### What is required
Repeat, line for line, only the span that opens at the "blue brick E8:F8" line and closes at the final line below. Skip the pictures.
********
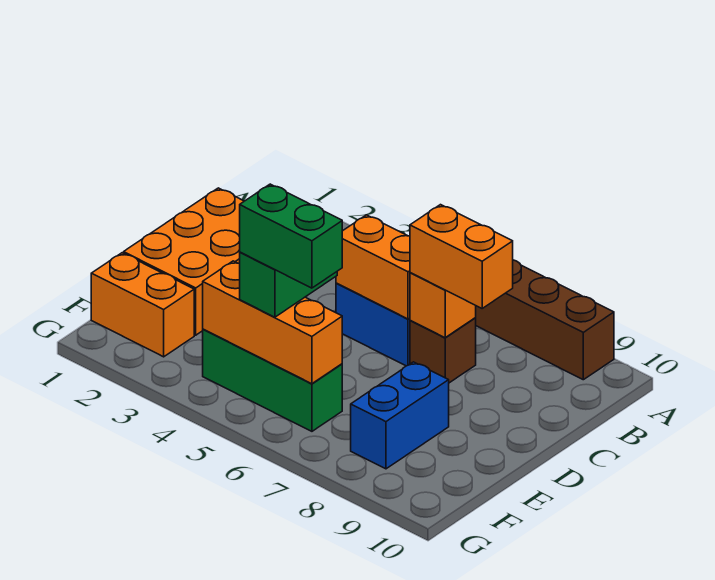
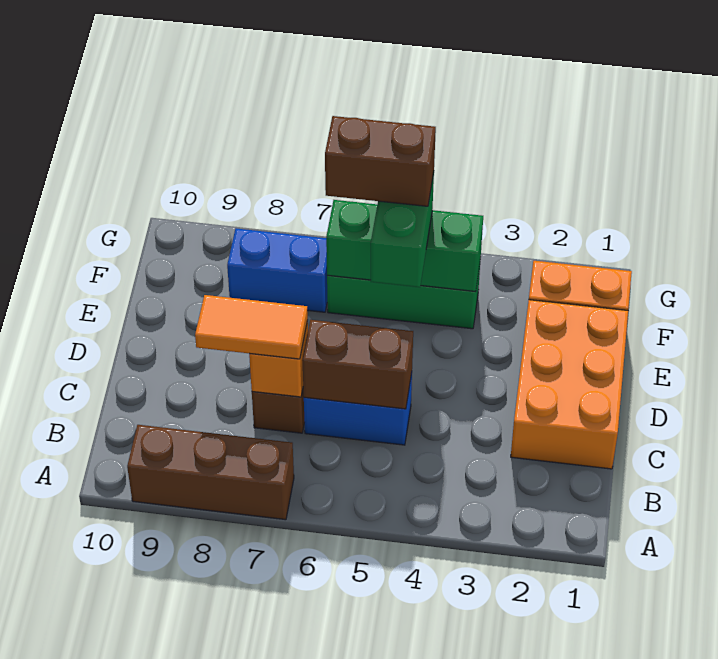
orange brick C5:C6 level 2 -> brown brick C5:C6 level 2
orange brick C7:C8 level 3 -> orange tile C7:C8 level 3
blue brick E8:F8 level 1 -> blue brick F7:F8 level 1
orange brick F4:F6 level 2 -> green brick F4:F6 level 2
green brick F5:F6 level 4 -> brown brick F5:F6 level 4

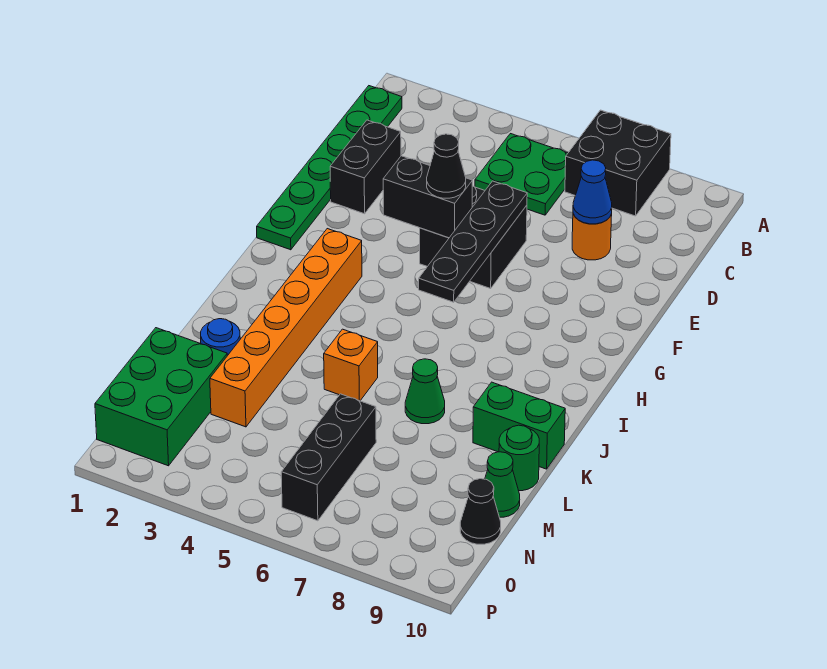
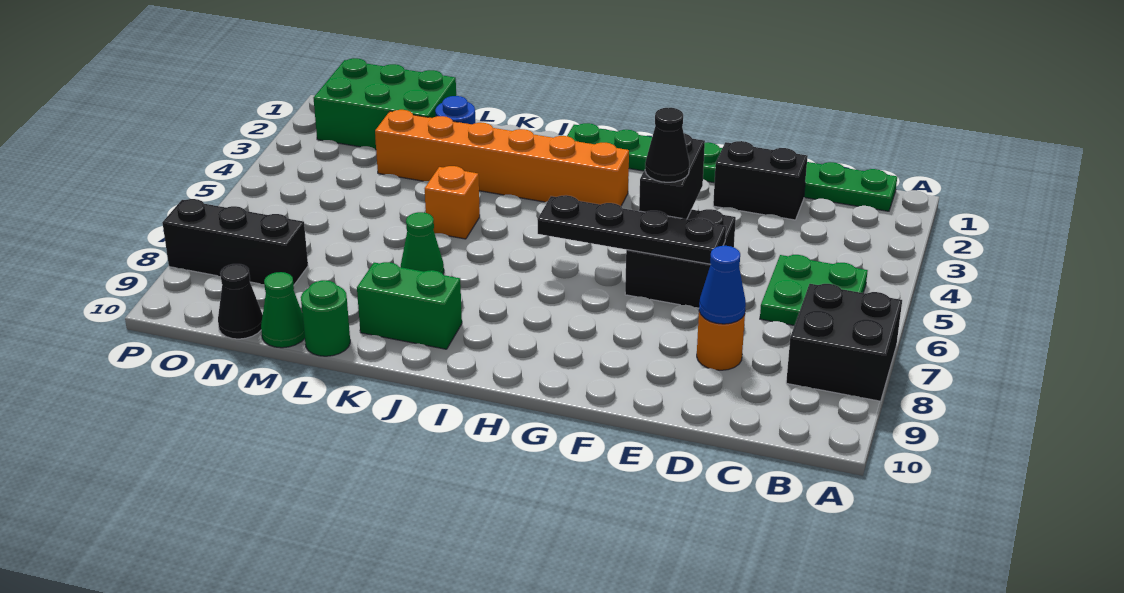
green plate B1:G1 level 1 -> green plate B1:I1 level 1
green brick K9:K10 level 1 -> green brick J9:K9 level 1
black brick M6:O6 level 1 -> black brick N8:P8 level 1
********
### Worked solution
blue brick E8:F8 level 1 -> blue brick F7:F8 level 1
orange brick F4:F6 level 2 -> green brick F4:F6 level 2
green brick F5:F6 level 4 -> brown brick F5:F6 level 4

green plate B1:G1 level 1 -> green plate B1:I1 level 1
green brick K9:K10 level 1 -> green brick J9:K9 level 1
black brick M6:O6 level 1 -> black brick N8:P8 level 1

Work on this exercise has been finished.